══ Dataset content ══

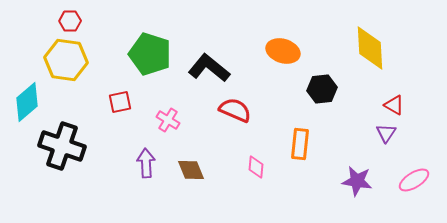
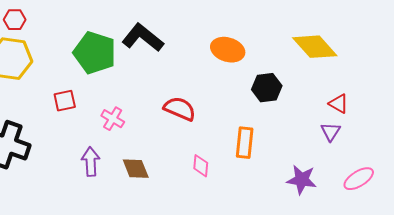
yellow diamond: (370, 48) -> (315, 47), turned -39
black L-shape: (209, 68) -> (143, 38), moved

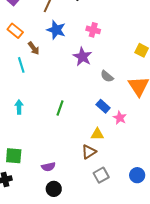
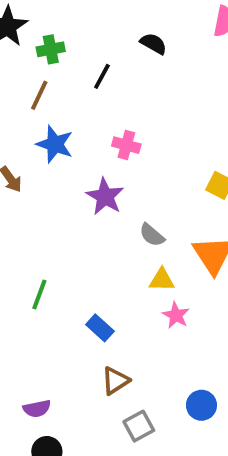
blue rectangle: (103, 106) -> (100, 328), moved
green line: (60, 108) -> (39, 295), moved
yellow triangle: (97, 134) -> (162, 280), moved
blue circle: (137, 175) -> (201, 405), moved

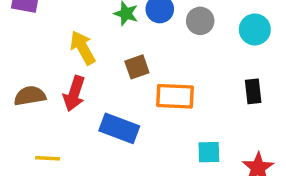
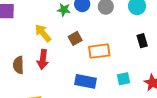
brown semicircle: (30, 96) -> (18, 65), turned -72
blue rectangle: (119, 128) -> (85, 81), moved

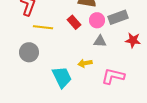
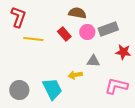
gray triangle: (100, 41) -> (93, 61), moved
gray circle: (29, 52) -> (19, 90), moved
pink L-shape: (113, 76) -> (116, 86), moved

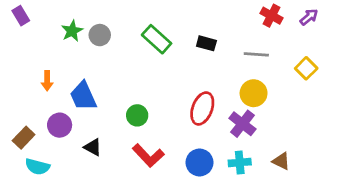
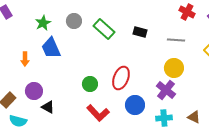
gray circle: (100, 35) -> (74, 21), moved
blue trapezoid: (83, 96) -> (51, 48), moved
red ellipse: (202, 108) -> (121, 78), moved
black triangle: (93, 147) -> (48, 107), moved
blue circle: (199, 162) -> (135, 105), moved

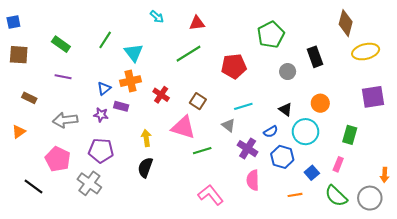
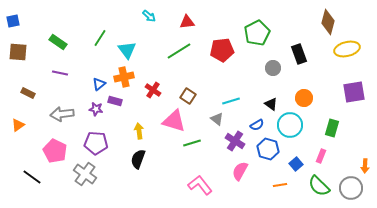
red pentagon: (234, 66) -> (222, 50), moved
pink semicircle: (253, 180) -> (240, 171), turned 30

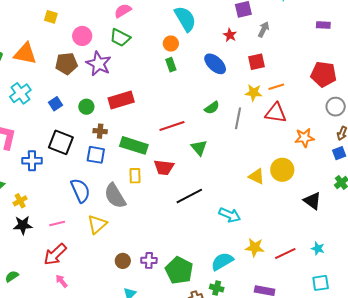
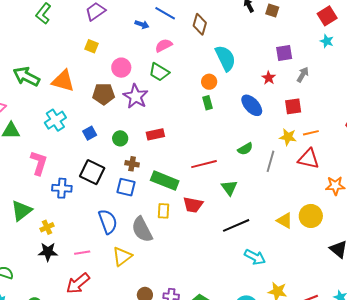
red rectangle: (121, 100) -> (155, 134), size x0.7
black line: (189, 196) -> (236, 225), moved

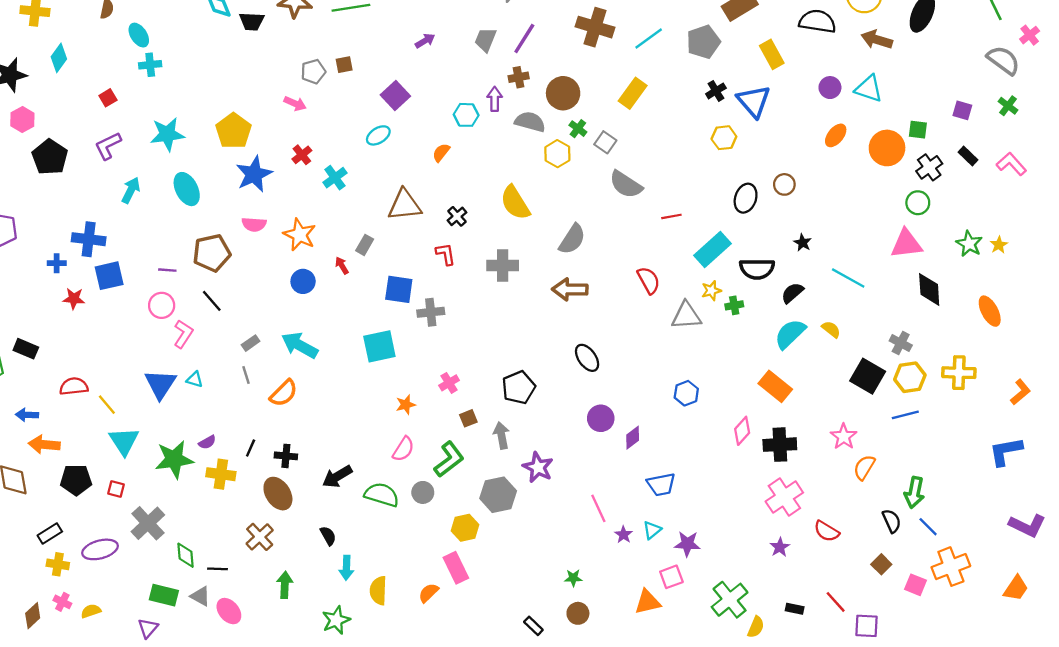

═══

> **What the exercise asks**: Write out the whole of the data exactly; the pictures stay out.

> **Exercise result**:
yellow diamond: (370, 48) -> (315, 47), turned -39
black L-shape: (209, 68) -> (143, 38), moved

blue rectangle: (103, 106) -> (100, 328), moved
green line: (60, 108) -> (39, 295), moved
yellow triangle: (97, 134) -> (162, 280), moved
blue circle: (137, 175) -> (201, 405), moved

brown semicircle: (30, 96) -> (18, 65), turned -72
blue rectangle: (119, 128) -> (85, 81), moved

gray triangle: (100, 41) -> (93, 61), moved
gray circle: (29, 52) -> (19, 90), moved
pink L-shape: (113, 76) -> (116, 86), moved

gray circle: (100, 35) -> (74, 21), moved
blue trapezoid: (83, 96) -> (51, 48), moved
red ellipse: (202, 108) -> (121, 78), moved
black triangle: (93, 147) -> (48, 107), moved
blue circle: (199, 162) -> (135, 105), moved

red pentagon: (234, 66) -> (222, 50), moved
pink semicircle: (253, 180) -> (240, 171), turned 30

red rectangle: (121, 100) -> (155, 134), size x0.7
black line: (189, 196) -> (236, 225), moved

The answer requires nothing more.